DIRECTIONS FOR THIS TASK: Set down every line of the data exactly, skipping the pictures.

MATERIAL FOR THIS TASK:
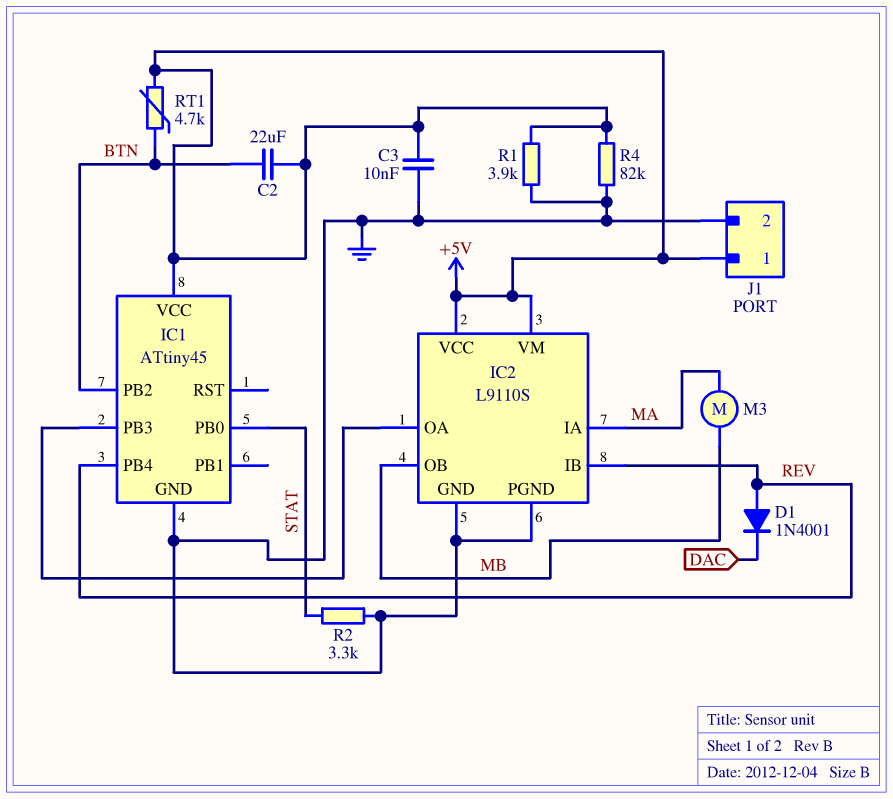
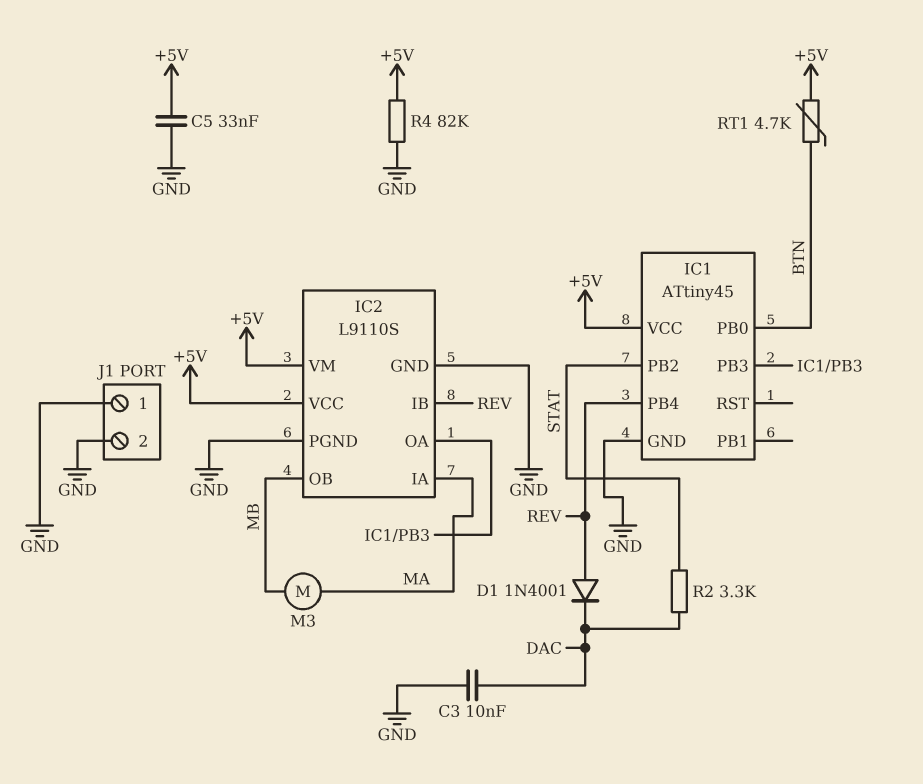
C2: 22uF (+5V, BTN) -> none
C3: 10nF (+5V, GND) -> 10nF (DAC, GND)
C5: none -> 33nF (+5V, GND)
IC1 pin PB0: STAT -> BTN
IC1 pin PB2: BTN -> STAT
J1 pin 1: +5V -> GND
R1: 3.9k (+5V, GND) -> none
R2: 3.3k (GND, STAT) -> 3.3k (DAC, STAT)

ANSWER BOX:
C2: 22uF (+5V, BTN) -> none
C3: 10nF (+5V, GND) -> 10nF (DAC, GND)
C5: none -> 33nF (+5V, GND)
IC1 pin PB0: STAT -> BTN
IC1 pin PB2: BTN -> STAT
J1 pin 1: +5V -> GND
R1: 3.9k (+5V, GND) -> none
R2: 3.3k (GND, STAT) -> 3.3k (DAC, STAT)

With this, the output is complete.